#### Brief:
Reproduce every record below exactly as written, but leave out any pictures.
#### Records to use ####
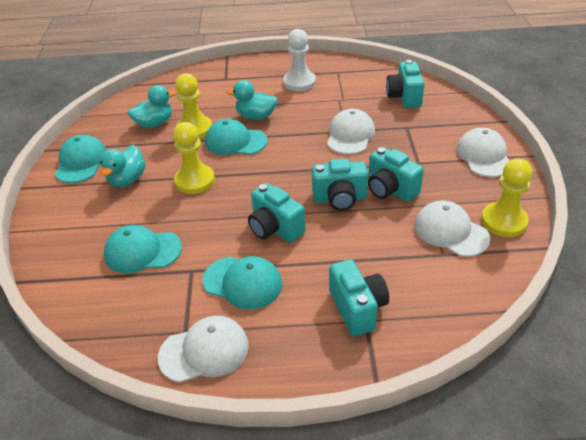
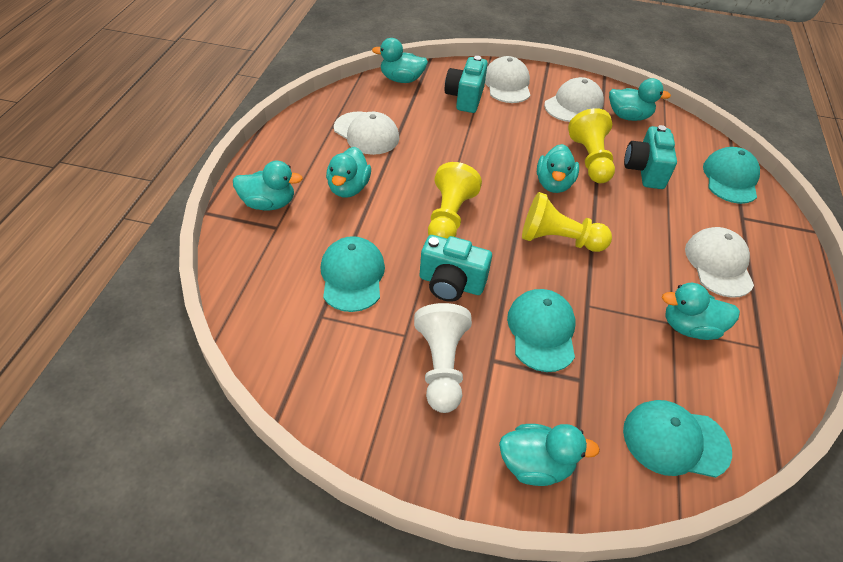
turquoise camera: 5 -> 3
turquoise duck: 3 -> 7

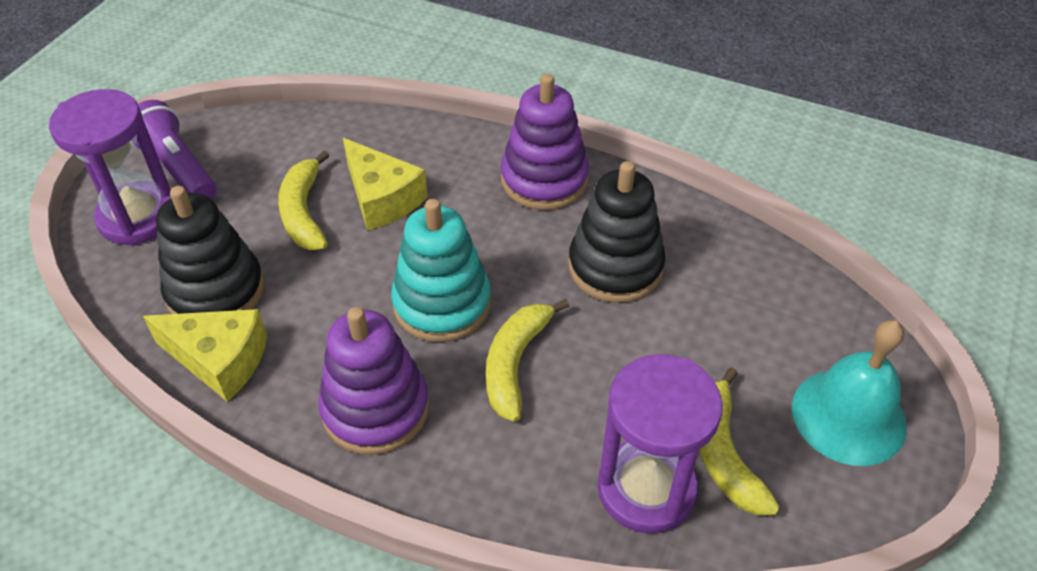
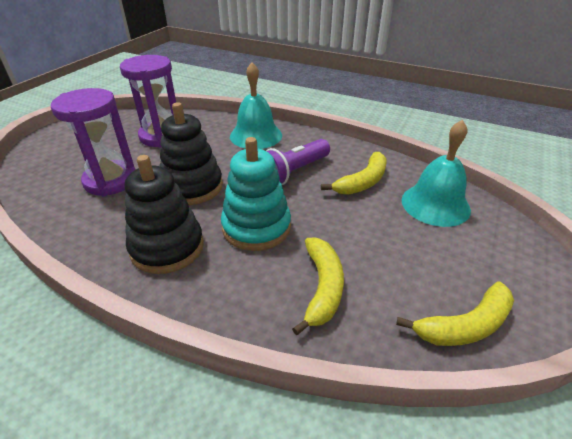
purple stacking toy: 2 -> 0
turquoise bell: 1 -> 2
yellow cheese: 2 -> 0

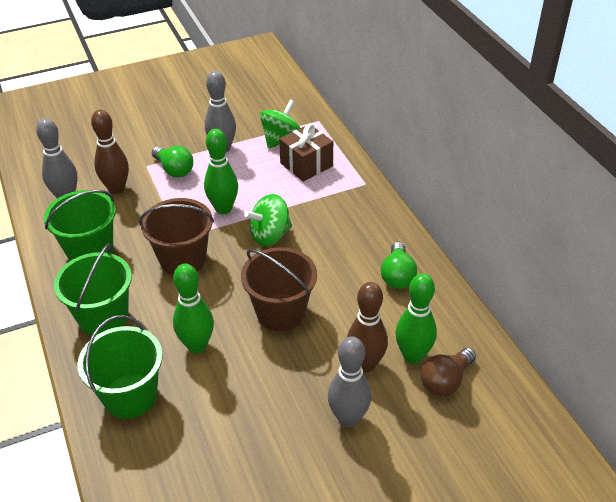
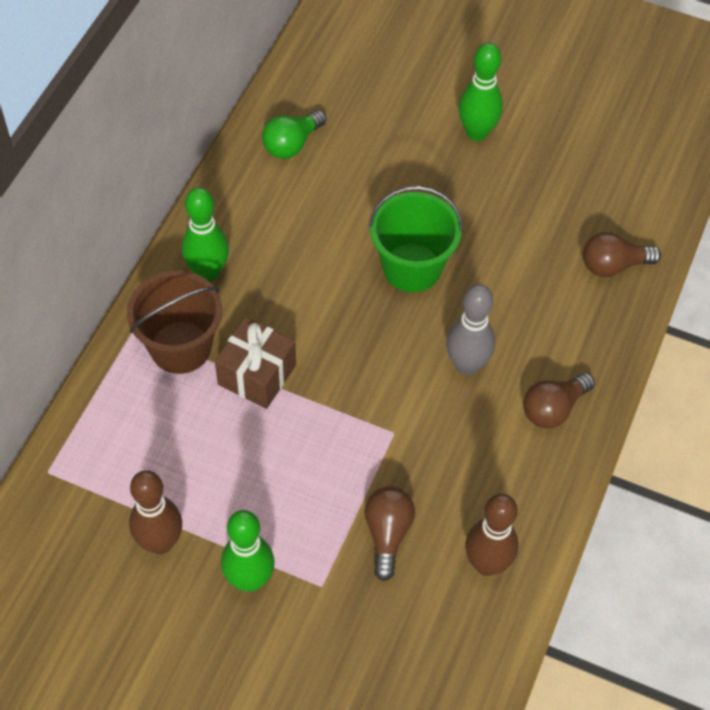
brown bucket: 2 -> 1
brown light bulb: 1 -> 3
green bucket: 3 -> 1
green light bulb: 2 -> 1
green spinning top: 2 -> 0
grey bowling pin: 3 -> 1

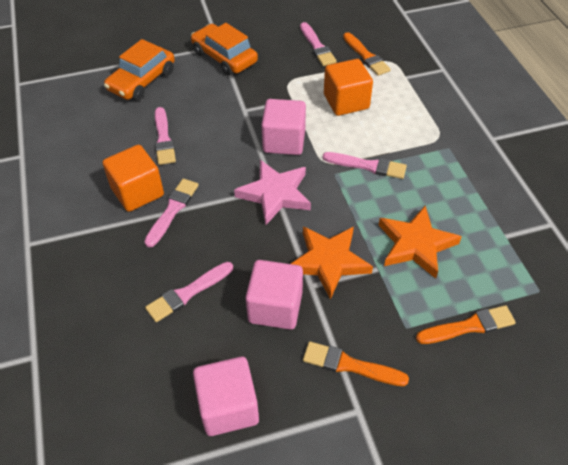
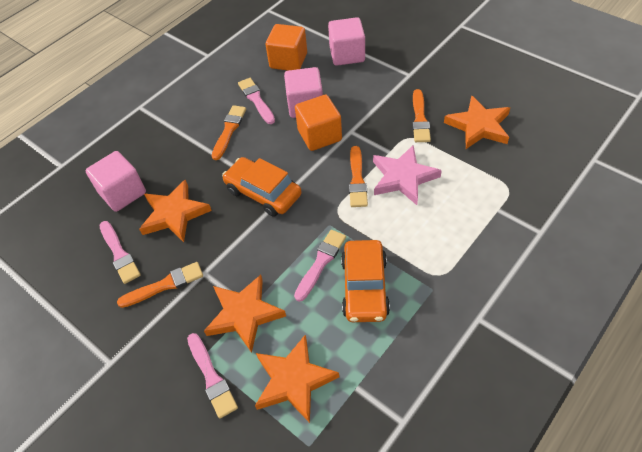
orange brush: 3 -> 4
orange star: 2 -> 4
pink brush: 5 -> 4

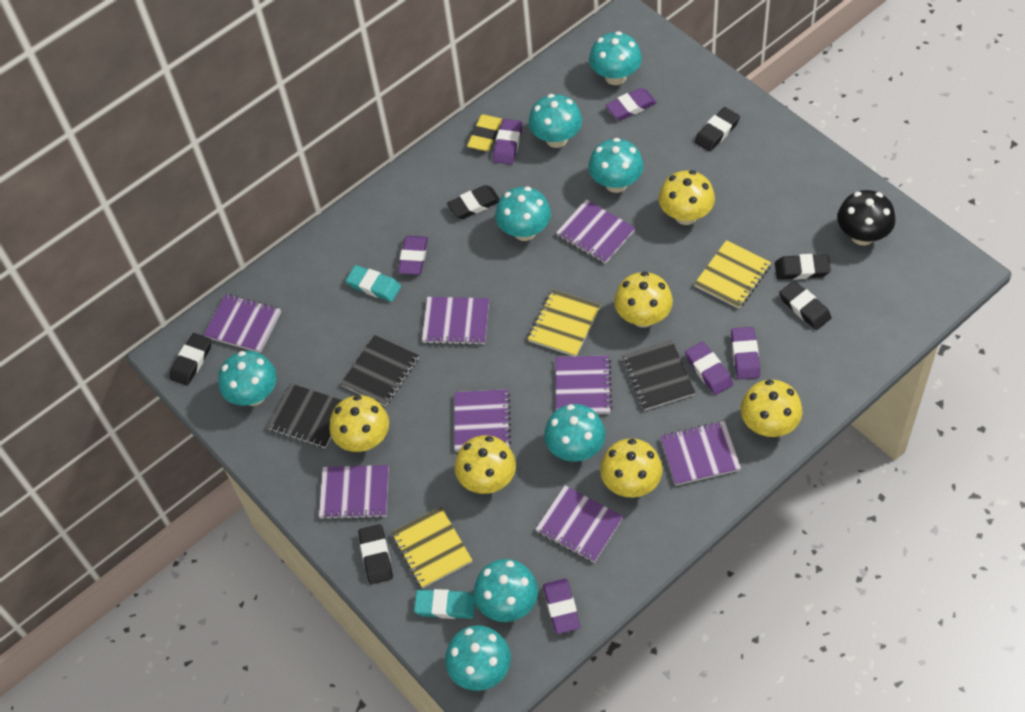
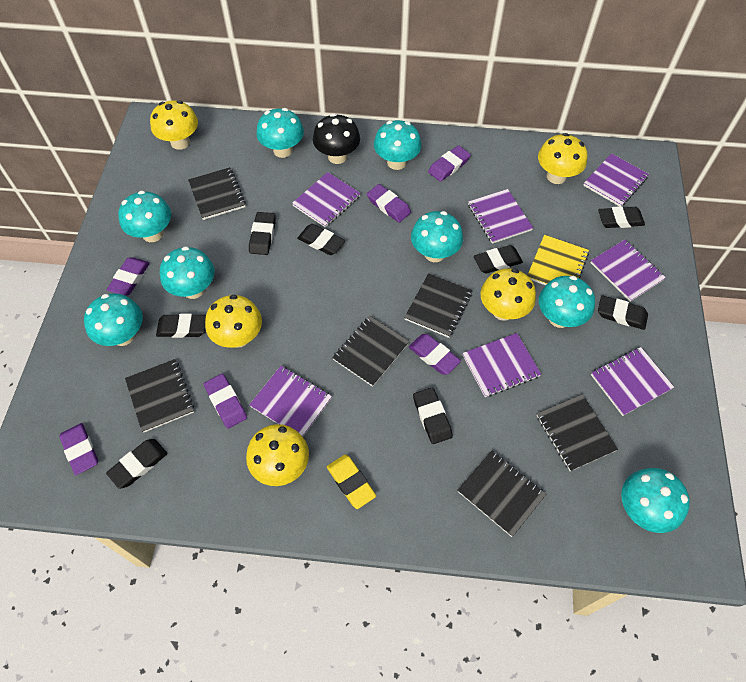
black eraser: 6 -> 8
black notebook: 3 -> 6
purple notebook: 8 -> 7
turquoise eraser: 2 -> 0
yellow mushroom: 6 -> 5
yellow notebook: 3 -> 1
####
#### Problem solution:
turquoise camera: 5 -> 3
turquoise duck: 3 -> 7

purple stacking toy: 2 -> 0
turquoise bell: 1 -> 2
yellow cheese: 2 -> 0

brown bucket: 2 -> 1
brown light bulb: 1 -> 3
green bucket: 3 -> 1
green light bulb: 2 -> 1
green spinning top: 2 -> 0
grey bowling pin: 3 -> 1

orange brush: 3 -> 4
orange star: 2 -> 4
pink brush: 5 -> 4

black eraser: 6 -> 8
black notebook: 3 -> 6
purple notebook: 8 -> 7
turquoise eraser: 2 -> 0
yellow mushroom: 6 -> 5
yellow notebook: 3 -> 1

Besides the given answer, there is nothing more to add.